--- DATA PROVIDED ---

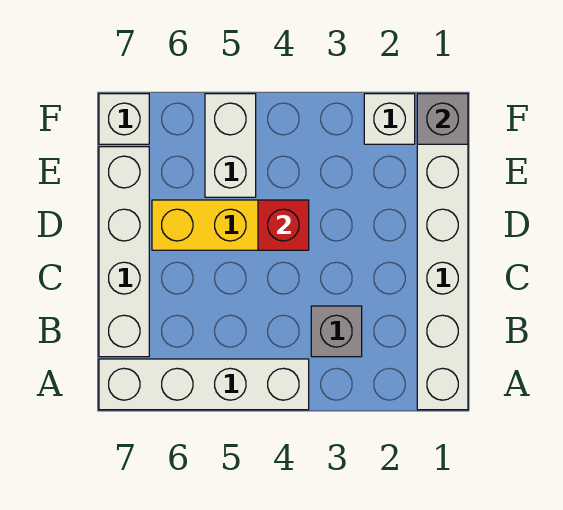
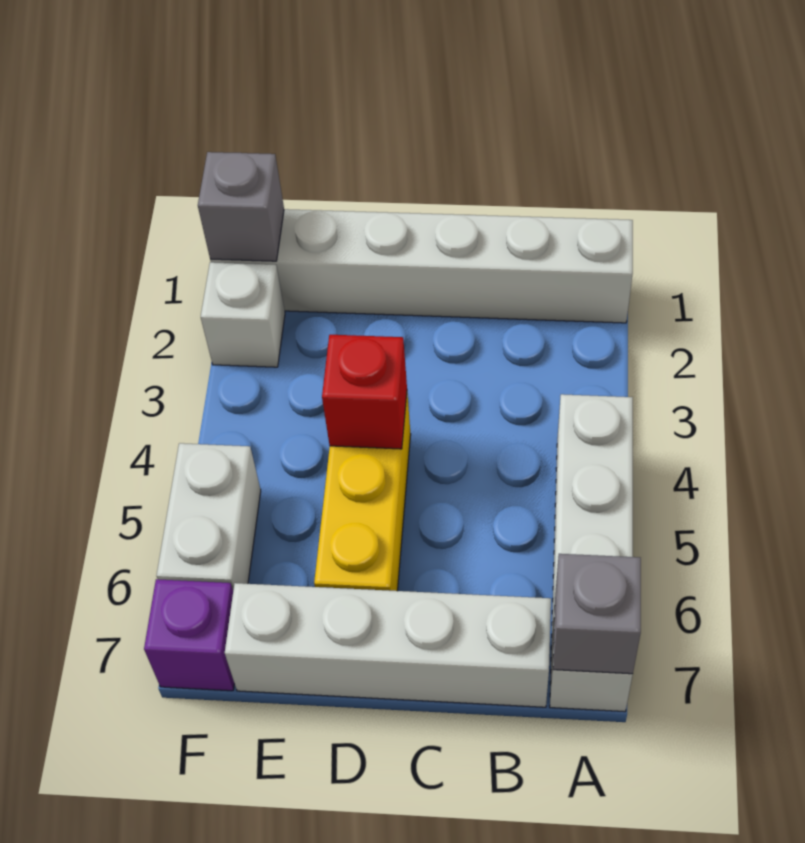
grey brick B3 level 1 -> grey brick A7 level 2
white brick E5:F5 level 1 -> white brick F5:F6 level 1
white brick F7 level 1 -> purple brick F7 level 1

---

▶ [EXERCISE PROMPT]: From the listing above, collect every line that mentions the word "white".

▶ [REPLY TO THE EXERCISE]:
white brick E5:F5 level 1 -> white brick F5:F6 level 1
white brick F7 level 1 -> purple brick F7 level 1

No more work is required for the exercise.